→ **Exercise objective**
Look below for lines that hold the string "star" and copy each one.

→ **Given records**

━━━━━━━━━━━━━━━━

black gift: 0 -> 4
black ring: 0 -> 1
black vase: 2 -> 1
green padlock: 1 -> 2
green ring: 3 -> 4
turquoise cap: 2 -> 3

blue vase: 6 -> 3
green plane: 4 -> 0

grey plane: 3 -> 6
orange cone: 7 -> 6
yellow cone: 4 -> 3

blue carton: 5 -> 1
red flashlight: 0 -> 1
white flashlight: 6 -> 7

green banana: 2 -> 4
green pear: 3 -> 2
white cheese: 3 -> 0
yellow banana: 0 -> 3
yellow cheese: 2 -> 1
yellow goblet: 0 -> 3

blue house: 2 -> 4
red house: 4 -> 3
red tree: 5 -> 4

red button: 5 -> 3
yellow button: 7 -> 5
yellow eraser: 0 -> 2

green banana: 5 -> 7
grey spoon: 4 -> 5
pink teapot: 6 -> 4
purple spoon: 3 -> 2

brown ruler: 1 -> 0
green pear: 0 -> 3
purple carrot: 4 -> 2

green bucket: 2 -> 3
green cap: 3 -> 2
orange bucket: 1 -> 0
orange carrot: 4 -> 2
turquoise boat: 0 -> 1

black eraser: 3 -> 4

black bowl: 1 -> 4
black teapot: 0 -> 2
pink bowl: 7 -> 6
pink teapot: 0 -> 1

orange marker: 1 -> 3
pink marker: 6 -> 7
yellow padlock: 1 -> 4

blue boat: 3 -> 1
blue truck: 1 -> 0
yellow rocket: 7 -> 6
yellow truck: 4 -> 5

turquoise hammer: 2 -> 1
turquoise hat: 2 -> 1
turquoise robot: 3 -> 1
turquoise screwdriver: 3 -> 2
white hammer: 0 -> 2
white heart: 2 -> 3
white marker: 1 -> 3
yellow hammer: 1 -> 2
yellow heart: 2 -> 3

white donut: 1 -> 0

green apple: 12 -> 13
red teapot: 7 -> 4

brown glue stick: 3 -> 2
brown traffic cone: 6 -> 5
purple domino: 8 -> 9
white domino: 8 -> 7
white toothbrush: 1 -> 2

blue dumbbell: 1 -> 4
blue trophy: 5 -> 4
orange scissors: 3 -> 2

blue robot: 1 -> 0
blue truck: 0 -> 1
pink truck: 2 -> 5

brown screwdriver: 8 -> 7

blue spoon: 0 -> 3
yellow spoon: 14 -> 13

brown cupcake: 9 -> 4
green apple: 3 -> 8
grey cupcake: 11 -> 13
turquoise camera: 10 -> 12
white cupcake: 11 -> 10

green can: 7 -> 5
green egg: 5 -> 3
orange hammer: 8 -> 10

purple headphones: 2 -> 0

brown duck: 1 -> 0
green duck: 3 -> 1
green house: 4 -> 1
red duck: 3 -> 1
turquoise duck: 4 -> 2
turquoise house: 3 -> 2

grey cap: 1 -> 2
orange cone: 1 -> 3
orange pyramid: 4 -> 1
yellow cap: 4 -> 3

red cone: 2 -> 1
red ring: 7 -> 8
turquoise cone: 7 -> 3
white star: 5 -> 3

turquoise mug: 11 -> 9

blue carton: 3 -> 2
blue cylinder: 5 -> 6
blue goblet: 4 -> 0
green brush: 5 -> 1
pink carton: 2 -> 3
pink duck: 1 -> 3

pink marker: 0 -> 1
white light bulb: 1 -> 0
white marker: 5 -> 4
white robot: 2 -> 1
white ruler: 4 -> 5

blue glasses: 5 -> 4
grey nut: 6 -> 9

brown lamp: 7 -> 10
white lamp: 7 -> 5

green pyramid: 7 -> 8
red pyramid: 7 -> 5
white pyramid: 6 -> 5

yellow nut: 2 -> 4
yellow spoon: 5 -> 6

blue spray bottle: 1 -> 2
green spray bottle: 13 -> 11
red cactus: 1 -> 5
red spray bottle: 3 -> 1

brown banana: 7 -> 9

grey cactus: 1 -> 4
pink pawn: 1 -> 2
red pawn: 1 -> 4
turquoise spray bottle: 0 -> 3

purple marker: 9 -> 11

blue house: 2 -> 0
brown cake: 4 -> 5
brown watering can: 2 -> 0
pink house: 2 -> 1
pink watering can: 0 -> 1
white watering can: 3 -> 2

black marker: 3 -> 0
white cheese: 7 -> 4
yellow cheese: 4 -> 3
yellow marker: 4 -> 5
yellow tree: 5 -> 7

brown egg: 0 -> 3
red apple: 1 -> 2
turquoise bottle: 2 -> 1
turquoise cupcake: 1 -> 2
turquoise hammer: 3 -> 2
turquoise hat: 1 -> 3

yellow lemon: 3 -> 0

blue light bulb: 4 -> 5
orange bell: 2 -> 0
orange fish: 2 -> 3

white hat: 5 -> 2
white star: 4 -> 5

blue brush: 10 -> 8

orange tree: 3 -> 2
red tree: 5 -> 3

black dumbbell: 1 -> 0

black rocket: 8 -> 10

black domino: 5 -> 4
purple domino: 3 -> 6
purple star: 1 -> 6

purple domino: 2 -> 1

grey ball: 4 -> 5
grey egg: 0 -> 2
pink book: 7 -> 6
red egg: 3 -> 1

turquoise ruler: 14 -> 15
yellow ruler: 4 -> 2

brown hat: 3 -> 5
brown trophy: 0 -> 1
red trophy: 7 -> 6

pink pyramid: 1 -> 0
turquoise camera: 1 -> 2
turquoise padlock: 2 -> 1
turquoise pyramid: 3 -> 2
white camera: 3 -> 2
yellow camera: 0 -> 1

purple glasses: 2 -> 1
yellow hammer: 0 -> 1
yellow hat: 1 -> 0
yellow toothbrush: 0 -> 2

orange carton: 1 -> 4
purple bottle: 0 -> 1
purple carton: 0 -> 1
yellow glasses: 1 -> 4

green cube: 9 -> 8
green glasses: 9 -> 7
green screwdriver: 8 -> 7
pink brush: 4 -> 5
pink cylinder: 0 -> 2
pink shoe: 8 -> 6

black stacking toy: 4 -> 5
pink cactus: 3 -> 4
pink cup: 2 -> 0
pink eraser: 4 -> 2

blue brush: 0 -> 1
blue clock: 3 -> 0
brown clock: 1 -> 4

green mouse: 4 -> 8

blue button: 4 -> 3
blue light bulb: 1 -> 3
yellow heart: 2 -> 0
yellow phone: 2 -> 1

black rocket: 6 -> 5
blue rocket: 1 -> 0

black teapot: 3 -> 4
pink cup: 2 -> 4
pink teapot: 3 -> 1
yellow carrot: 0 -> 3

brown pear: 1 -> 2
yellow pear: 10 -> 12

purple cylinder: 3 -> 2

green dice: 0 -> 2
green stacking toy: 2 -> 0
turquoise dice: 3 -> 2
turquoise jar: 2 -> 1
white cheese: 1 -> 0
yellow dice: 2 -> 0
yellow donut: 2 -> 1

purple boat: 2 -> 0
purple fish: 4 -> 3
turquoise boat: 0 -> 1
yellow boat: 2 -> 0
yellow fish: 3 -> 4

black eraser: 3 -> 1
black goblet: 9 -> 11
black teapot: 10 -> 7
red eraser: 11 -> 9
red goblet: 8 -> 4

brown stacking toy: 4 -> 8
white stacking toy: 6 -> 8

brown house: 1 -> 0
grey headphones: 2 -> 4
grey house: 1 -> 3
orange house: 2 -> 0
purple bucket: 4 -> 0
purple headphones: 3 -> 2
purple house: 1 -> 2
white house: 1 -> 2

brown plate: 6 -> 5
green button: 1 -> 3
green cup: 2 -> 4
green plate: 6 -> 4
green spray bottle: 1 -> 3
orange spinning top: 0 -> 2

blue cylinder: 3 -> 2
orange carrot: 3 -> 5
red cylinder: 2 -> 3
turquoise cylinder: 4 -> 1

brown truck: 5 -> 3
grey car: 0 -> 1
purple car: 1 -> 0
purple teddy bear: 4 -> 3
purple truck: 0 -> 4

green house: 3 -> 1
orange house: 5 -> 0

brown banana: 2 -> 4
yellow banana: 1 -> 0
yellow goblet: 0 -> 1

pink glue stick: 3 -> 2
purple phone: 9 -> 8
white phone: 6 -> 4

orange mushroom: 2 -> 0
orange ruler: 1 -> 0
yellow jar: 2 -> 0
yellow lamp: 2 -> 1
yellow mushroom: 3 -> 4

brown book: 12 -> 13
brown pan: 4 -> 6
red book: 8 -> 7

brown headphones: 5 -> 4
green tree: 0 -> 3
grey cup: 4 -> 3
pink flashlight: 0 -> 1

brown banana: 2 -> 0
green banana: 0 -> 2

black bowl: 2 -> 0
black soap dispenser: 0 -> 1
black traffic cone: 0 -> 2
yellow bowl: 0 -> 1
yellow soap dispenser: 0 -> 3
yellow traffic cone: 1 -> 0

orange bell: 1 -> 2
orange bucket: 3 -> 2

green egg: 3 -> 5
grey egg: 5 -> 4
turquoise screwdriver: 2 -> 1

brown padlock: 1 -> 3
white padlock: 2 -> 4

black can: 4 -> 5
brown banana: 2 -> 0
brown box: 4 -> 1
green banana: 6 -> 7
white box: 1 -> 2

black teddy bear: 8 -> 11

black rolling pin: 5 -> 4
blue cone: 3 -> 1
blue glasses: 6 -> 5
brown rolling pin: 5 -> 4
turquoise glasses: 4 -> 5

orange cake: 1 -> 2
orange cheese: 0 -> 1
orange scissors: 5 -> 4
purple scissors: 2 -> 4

━━━━━━━━━━━━━━━━

→ **Your solution**
white star: 5 -> 3
white star: 4 -> 5
purple star: 1 -> 6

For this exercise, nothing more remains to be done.